Entries taken from a collection
┄┄┄┄┄┄┄┄┄┄┄┄┄┄┄┄┄┄┄┄

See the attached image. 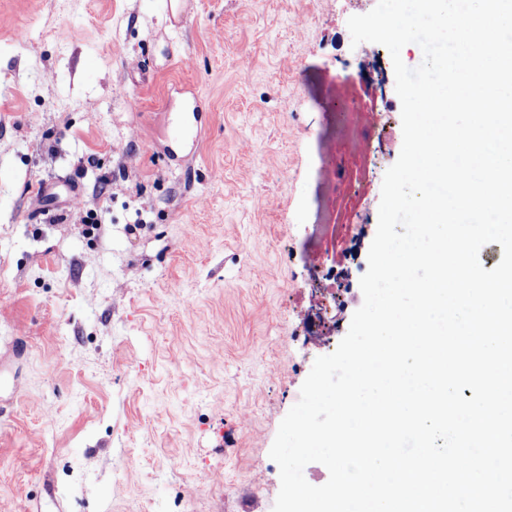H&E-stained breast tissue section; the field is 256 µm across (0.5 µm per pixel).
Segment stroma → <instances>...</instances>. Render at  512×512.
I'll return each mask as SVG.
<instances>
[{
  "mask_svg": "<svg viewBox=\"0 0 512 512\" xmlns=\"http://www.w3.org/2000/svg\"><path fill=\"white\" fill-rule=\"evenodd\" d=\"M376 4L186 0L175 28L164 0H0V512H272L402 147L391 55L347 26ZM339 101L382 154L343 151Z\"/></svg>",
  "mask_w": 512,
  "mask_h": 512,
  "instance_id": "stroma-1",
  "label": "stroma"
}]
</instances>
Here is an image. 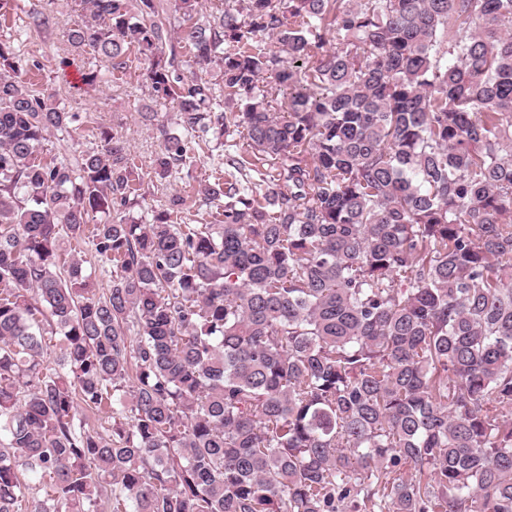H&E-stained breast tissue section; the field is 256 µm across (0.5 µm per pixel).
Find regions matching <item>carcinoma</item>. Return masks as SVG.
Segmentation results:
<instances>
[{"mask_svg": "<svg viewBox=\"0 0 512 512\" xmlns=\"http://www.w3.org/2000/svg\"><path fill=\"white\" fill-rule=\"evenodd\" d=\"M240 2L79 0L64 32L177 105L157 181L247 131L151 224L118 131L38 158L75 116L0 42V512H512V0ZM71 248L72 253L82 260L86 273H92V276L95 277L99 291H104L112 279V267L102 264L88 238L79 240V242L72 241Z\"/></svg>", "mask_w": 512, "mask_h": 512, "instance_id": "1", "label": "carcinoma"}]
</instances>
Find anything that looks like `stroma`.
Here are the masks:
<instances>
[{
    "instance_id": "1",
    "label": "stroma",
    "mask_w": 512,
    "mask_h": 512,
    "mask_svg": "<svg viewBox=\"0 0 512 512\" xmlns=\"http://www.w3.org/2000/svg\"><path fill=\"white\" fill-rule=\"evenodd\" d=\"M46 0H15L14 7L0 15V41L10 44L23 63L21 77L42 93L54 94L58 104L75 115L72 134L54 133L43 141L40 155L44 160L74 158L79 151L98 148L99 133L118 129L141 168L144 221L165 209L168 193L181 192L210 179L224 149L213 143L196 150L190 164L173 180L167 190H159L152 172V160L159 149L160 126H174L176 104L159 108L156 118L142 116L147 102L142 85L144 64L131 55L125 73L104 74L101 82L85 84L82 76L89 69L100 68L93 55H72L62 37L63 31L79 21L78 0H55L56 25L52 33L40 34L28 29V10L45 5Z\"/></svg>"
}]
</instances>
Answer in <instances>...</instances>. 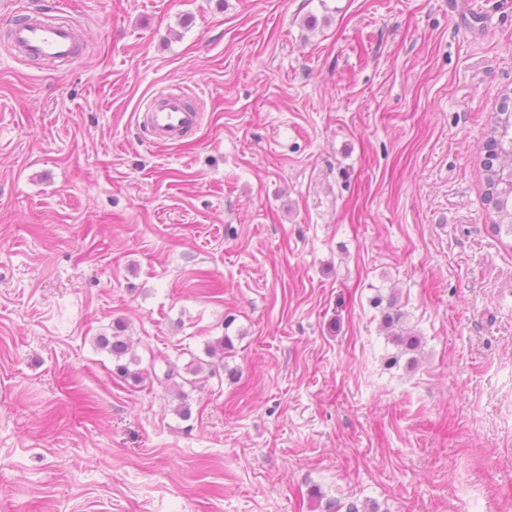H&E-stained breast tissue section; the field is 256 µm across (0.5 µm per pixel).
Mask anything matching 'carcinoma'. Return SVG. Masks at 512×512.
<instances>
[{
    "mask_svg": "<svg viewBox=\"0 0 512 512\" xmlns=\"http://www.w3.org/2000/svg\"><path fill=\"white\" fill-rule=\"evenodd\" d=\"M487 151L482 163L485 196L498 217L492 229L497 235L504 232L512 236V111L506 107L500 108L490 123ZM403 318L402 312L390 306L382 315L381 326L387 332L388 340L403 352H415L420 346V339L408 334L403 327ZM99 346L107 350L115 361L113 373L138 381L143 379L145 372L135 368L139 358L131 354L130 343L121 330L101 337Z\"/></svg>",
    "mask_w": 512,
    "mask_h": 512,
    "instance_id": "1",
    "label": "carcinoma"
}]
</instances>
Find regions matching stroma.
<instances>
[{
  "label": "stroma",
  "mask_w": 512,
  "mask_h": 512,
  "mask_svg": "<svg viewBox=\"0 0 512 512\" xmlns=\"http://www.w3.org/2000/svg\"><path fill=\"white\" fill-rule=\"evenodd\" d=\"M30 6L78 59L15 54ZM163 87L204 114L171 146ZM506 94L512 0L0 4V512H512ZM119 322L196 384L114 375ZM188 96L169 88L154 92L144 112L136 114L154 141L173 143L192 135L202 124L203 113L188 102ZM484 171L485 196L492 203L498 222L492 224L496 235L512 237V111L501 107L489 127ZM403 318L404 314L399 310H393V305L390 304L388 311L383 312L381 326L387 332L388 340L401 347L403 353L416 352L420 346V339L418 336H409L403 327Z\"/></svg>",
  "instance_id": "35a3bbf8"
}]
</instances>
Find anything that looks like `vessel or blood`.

┄┄┄┄┄┄┄┄┄┄┄┄┄┄┄┄┄┄┄┄

EXERCISE GOAL: Quote only the lines from the one containing "Mask anything matching" through the final line of the records, with both ends included.

TASK SOLUTION:
Mask anything matching 'carcinoma'. Return SVG. Masks at 512×512.
<instances>
[{
    "mask_svg": "<svg viewBox=\"0 0 512 512\" xmlns=\"http://www.w3.org/2000/svg\"><path fill=\"white\" fill-rule=\"evenodd\" d=\"M487 151L482 163L485 196L498 217L492 229L497 235L504 232L512 236V111L506 107L500 108L490 123ZM403 318L402 312L390 306L382 315L381 326L387 332L388 340L403 352H415L420 346V339L408 334L403 327ZM99 346L107 350L115 361L113 373L138 381L143 379L145 372L135 368L139 358L131 354L130 343L121 330L101 337Z\"/></svg>",
    "mask_w": 512,
    "mask_h": 512,
    "instance_id": "1",
    "label": "carcinoma"
}]
</instances>
Find regions matching stroma.
<instances>
[{
  "label": "stroma",
  "mask_w": 512,
  "mask_h": 512,
  "mask_svg": "<svg viewBox=\"0 0 512 512\" xmlns=\"http://www.w3.org/2000/svg\"><path fill=\"white\" fill-rule=\"evenodd\" d=\"M30 6L78 59L15 54ZM163 87L204 114L171 146ZM506 94L512 0L0 4V512H512ZM119 322L196 384L114 375ZM188 96L169 88L154 92L144 112L136 114L154 141L173 143L192 135L202 124L203 113L188 102ZM484 171L485 196L492 203L498 222L492 224L496 235L512 237V111L501 107L489 127ZM403 318L404 314L399 310H393V305L390 304L388 311L383 312L381 326L387 332L388 340L401 347L403 353L416 352L420 346V339L418 336H409L403 327Z\"/></svg>",
  "instance_id": "35a3bbf8"
}]
</instances>
Find anything that looks like `vessel or blood`.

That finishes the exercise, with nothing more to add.